* _Aim_: Find each line in the entries below that contains the string "kern" and copy those lines out.

* _Input rows_:
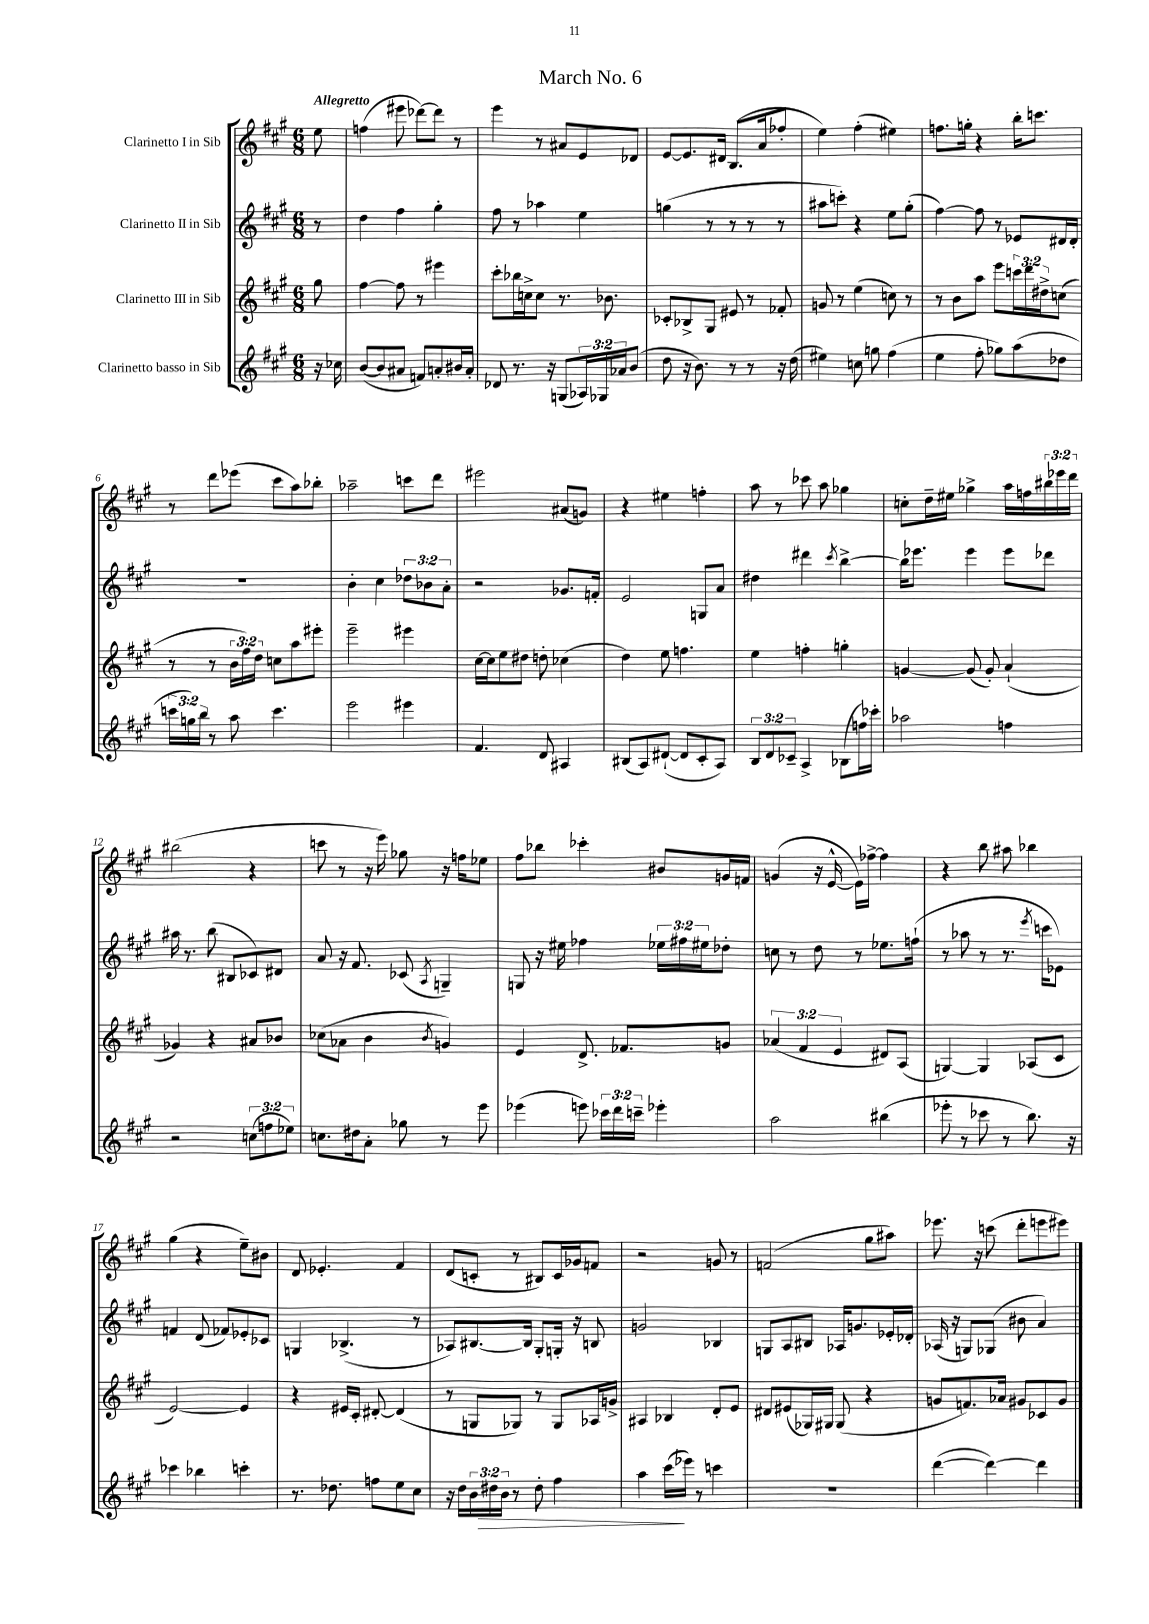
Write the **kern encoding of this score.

**kern	**kern	**kern	**kern
*staff4	*staff3	*staff2	*staff1
*clefG2	*clefG2	*clefG2	*clefG2
*k[f#c#g#]	*k[f#c#g#]	*k[f#c#g#]	*k[f#c#g#]
*M6/8	*M6/8	*M6/8	*M6/8
16r	8gg#\	8r	8ee\
16cc-\	.	.	.
=	=	=	=
([8b/L	[4ff#\	4dd\	(4ff\
8b/]	.	.	.
8a#/J	8ff#\]	4ff#\	8eee#\
8f/L)	8r	.	[8ddd-\L)
8a'/	4eee#\	4gg#'\	8ddd-\]J
16b#/L	.	.	8r
16a'/JJ	.	.	.
=	=	=	=
8d-/	8ccc#'\L	8ff#\	4eee\
8.r	16bb-\L	8r	.
.	16cc^\J	.	.
.	8cc\J	4aa-\	8r
16r	.	.	.
(8G/L	8.r	.	8a#/L
24A-/L)	.	4ee\	8e/
24G-/	.	.	.
.	8.b-\	.	.
24a-/J	.	.	.
(8b/J	.	.	8d-/J
=	=	=	=
8dd\	8c-'/L	(4gg\	[8e/L
16r	8B-^/	.	8.e/]
8.b\)	.	.	.
.	8G#/J	8r	.
.	.	.	16d#/Jk
8r	8e#/	8r	(8.B/L
8r	8r	8r	.
.	.	.	16a/k
16r	8f-'/	8r	8ff-'/J
(16dd\	.	.	.
=	=	=	=
4ee#\)	8g/	8aa#\L	4ee\)
.	8r	8ccc'\J)	.
8cc\	(4ee\	4r	(4ff#'\
8gg\	.	.	.
(4ff#\	8cc\)	8ee\L	4ee#\)
.	8r	(8gg#'\J	.
=	=	=	=
4ee\	8r	[4ff#\)	8.ff\L
.	8b\L	.	.
.	.	.	16gg'\Jk
8ff#'\	8aa\J	8ff#\]	4r
8gg-\L)	8eee\L	8r	.
(8aa\	24ccc\L	8e-/L	16bb'\LK
.	24ddd\	.	.
.	.	.	8.ccc\J
.	24dd#^\J	.	.
8dd-\J	(8cc\J	16d#/L	.
.	.	16d#'/JJ	.
=	=	=	=
24ccc\LL	8r	2.r	8r
24gg\)	.	.	.
24bb\JJ	.	.	.
8r	8r	.	8ddd\L
8aa\	24b\LL	.	(8eee-\J
.	24ff#\)	.	.
.	24dd\JJ	.	.
4.ccc\	8cc\L	.	8ccc#\L
.	8aa\	.	8aa\)
.	8eee#'\J	.	8bb-'\J
=	=	=	=
2eee\	2eee~\	4b'\	2aa-~\
.	.	4cc#\	.
4eee#\	4eee#\	12dd-\L	8ccc\L
.	.	12b-\	.
.	.	.	8ddd\J
.	.	12a'\J	.
=	=	=	=
4.f#/	[16cc#\LL	2r	2eee#\
.	16cc#\]J	.	.
.	8ee\	.	.
.	8dd#\J	.	.
8d/	8dd'\	.	.
4A#/	(4cc-\	8.g-/L	(8a#/L
.	.	.	8g/J)
.	.	16f'/Jk	.
=	=	=	=
(8B#/L	4dd\)	2e/	4r
8A/)	.	.	.
([8d#`/J	8ee\	.	4ee#\
8d#/]L	4.ff\	.	.
8c#'/	.	8G/L	4ff'\
8A/J)	.	8a/J	.
=	=	=	=
12B/L	4ee\	4dd#\	8aa\
12d/	.	.	.
.	.	.	8r
12c-~/J	.	.	.
4A^/	4ff'\	4ddd#\	8ccc-\
.	.	.	8aa\
.	.	8qccc#/	.
(8B-\L	4gg'\	[4bb^\	4gg-\
16ff\L)	.	.	.
16ccc-'\JJ	.	.	.
=	=	=	=
2aa-\	[4g/	16bb\]LK	8cc'\L
.	.	8.eee-\J	.
.	.	.	16dd~\L
.	.	.	16ee#\JJ
.	(8g/]	4eee-\	4gg-^\
.	8g'/)	.	.
4ff\	(4a`/	8eee-\L	16aa\LL
.	.	.	16ff\
.	.	8ddd-\J	24bb#\
.	.	.	24eee-\
.	.	.	24ddd\JJ
=	=	=	=
2r	4g-/)	16aa#\	(2bb#\
.	.	8.r	.
.	4r	(8bb\	.
.	.	8B#/L	.
(12cc\L	8a#/L	8c-/)	4r
12ff\	.	.	.
.	8b-/J	8d#/J	.
12ee-\J)	.	.	.
=	=	=	=
8.cc\L	(8cc-\L	8a/	8ccc\
.	8a-\J	16r	8r
16dd#\k	.	8.f#/	.
8a'\J	4b\	.	16r
.	.	.	16eee\)
8gg-\	.	(8c-/	8gg-\
.	8qb/	8qA/	.
8r	4g/)	4G~/)	16r
.	.	.	16ff\LK
8eee\	.	.	8ee-\J
=	=	=	=
(4eee-\	4e/	8G/	8ff#\L
.	.	16r	8bb-\J
.	.	16ee#\	.
8eee\)	8.d^/	4ff-\	4ccc-'\
24ccc-\LL	.	.	.
24ddd\	.	.	.
.	8.f-/L	.	.
24ccc~\JJ	.	.	.
4eee-'\	.	24ee-\LL	8b#/L
.	.	24ff#\	.
.	.	24ee#\J	.
.	8g/J	8dd-'\J	16g/L
.	.	.	16f/JJ
=	=	=	=
2aa\	(6a-/	8cc\	(4g/
.	.	8r	.
.	6f#/	.	.
.	.	8dd\	16r
.	.	.	[16e^^/
.	6e/	.	.
.	.	8r	16e\]LL)
.	.	.	[16ff-^\JJ
(4bb#\	8d#/L)	8.ee-\L	4ff-\]
.	(8A/J	.	.
.	.	(16ff`\Jk	.
=	=	=	=
8eee-'\	[4G/)	8r	4r
8r	.	8aa-\	.
8ccc-\	4G/]	8r	8bb\
8r	.	8.r	8aa#\
8.bb\)	(8A-/L	.	4bb-\
.	.	8qeee/	.
.	.	16ccc\LK	.
.	8c#/J	8e-\J)	.
16r	.	.	.
=	=	=	=
4ccc-\	[2e/)	4f/	(4gg#\
4bb-\	.	(8d/	4r
.	.	8f-/L)	.
4ccc'\	4e/]	8e-'/	8ee~\L)
.	.	8c-/J	8b#\J
=	=	=	=
8.r	4r	4G/	8d/
.	.	.	4.e-'/
8.dd-\	.	.	.
.	16e#/LL	(4.B-^/	.
.	16c#'/JJ	.	.
8ff\L	[8d#'/	.	.
8ee\	(4d#/]	.	4f#/
8cc#\J	.	8r	.
=	=	=	=
16r	8r	8A-/L)	(8d/L
16dd\LL	.	.	.
24b\	8G/L	[8.B#/	8c'/J
24dd#\	.	.	.
24b\JJ	.	.	.
8r	8G-/J)	.	8r
.	.	16B#/]Jk	.
8dd#'\	8r	8G#'/L	8B#/L)
4ff#\	8G-/L	16G'/Jk	16c/L
.	.	16r	16g-/J
.	16A-/L	8B/	8f/J
.	16g^/JJ	.	.
=	=	=	=
4aa\	4A#/	2g/	2r
(16ccc#\LL	4B-/	.	.
16eee-\JJ)	.	.	.
8r	.	.	.
4ccc\	8d'/L	4B-/	8g/
.	8e/J	.	8r
=	=	=	=
2.r	8d#/L	8G/L	(2f/
.	(8e#/	8A/	.
.	16G-/L)	8B#/J	.
.	16G#/JJ	.	.
.	(8G#/	16A-/LK	.
.	.	8.g/	.
.	4r	.	8gg#\L
.	.	16e-'/L	8aa#\J)
.	.	16d-'/JJ	.
=	=	=	=
([4ddd\	8g/L	(16A-/	8.eee-\
.	.	16r	.
.	8.f/)	8G/L)	.
.	.	.	16r
4ddd\_)	.	(8G-/J	(8ccc\
.	16a-/Jk	.	.
.	8g#/L	8b#\	8ddd'\L
4ddd\]	8c-/	4a/)	8eee\
.	8g#/J	.	8eee#\J)
==	==	==	==
*-	*-	*-	*-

* _Solution_:
Write the **kern encoding of this score.
**kern	**kern	**kern	**kern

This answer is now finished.